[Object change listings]
= Beginning of Section =

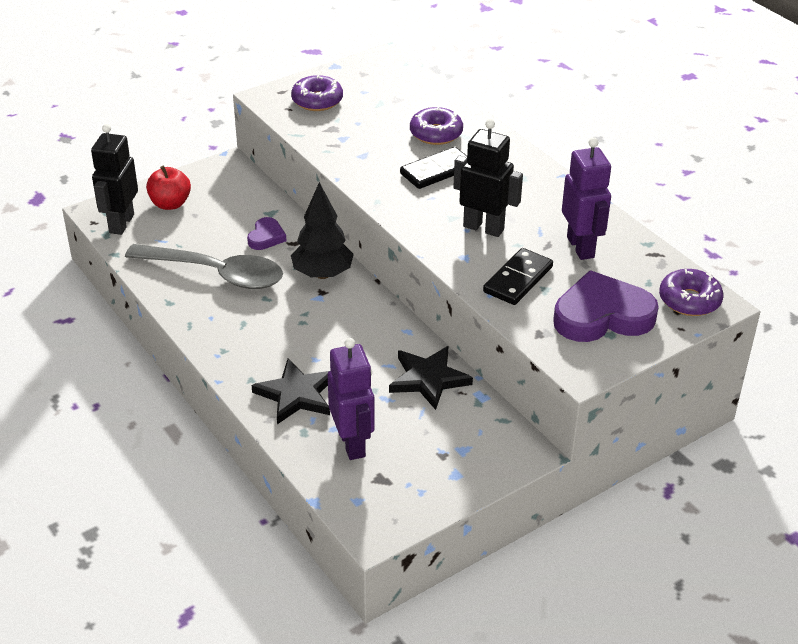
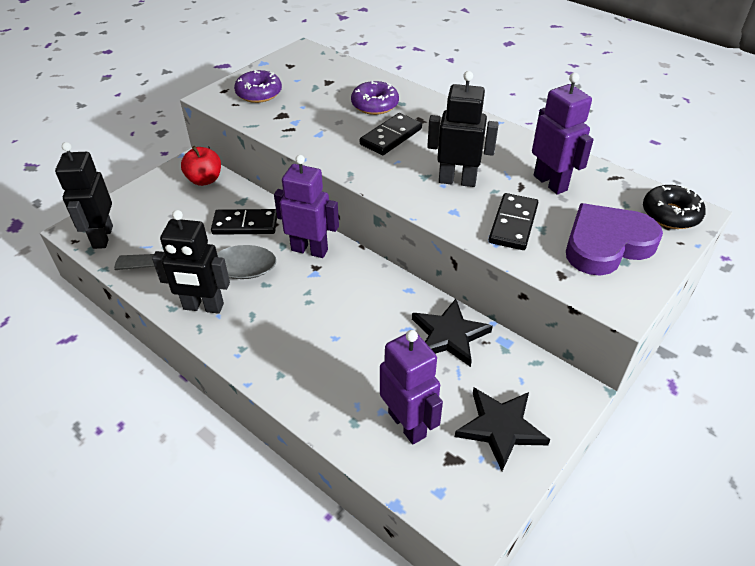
camera: 15 degrees left, 5 degrees up
(170, 204) = (145, 209): red apple -> red apple (204, 180)
(199, 307) = (203, 307): none -> black robot
(266, 237) = (245, 224): purple heart -> black domino
(296, 394) = (331, 381): black star -> black star (500, 428)
(322, 274) = (309, 250): black tree -> purple robot
(689, 300) = (670, 214): purple donut -> black donut

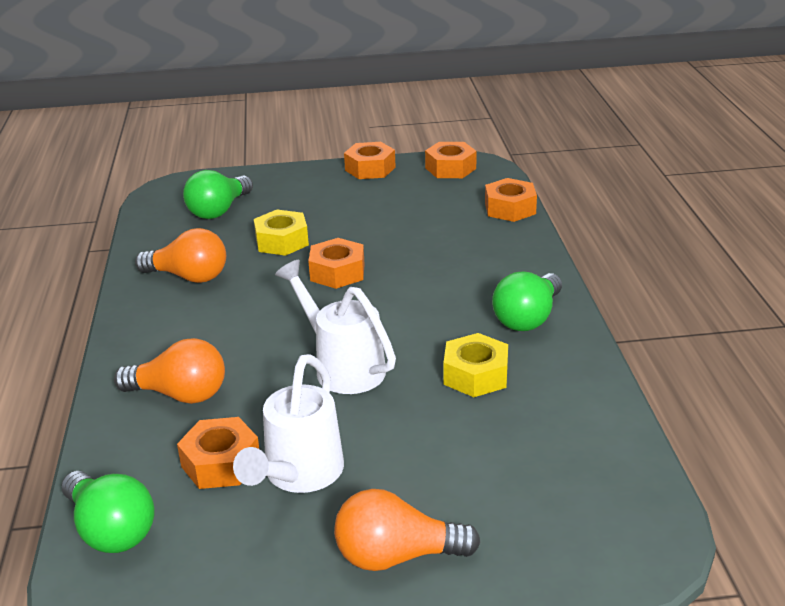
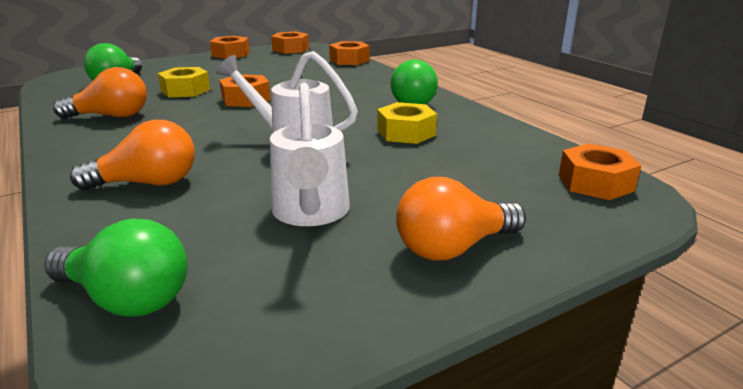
camera: 25 degrees left, 5 degrees down
(221, 463) = (224, 220): orange nut -> orange nut (595, 183)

= End of Section =

Please output every record above exactly as written, leaving out the pictures.

[Exercise output]
camera: 15 degrees left, 5 degrees up
(170, 204) = (145, 209): red apple -> red apple (204, 180)
(199, 307) = (203, 307): none -> black robot
(266, 237) = (245, 224): purple heart -> black domino
(296, 394) = (331, 381): black star -> black star (500, 428)
(322, 274) = (309, 250): black tree -> purple robot
(689, 300) = (670, 214): purple donut -> black donut

camera: 25 degrees left, 5 degrees down
(221, 463) = (224, 220): orange nut -> orange nut (595, 183)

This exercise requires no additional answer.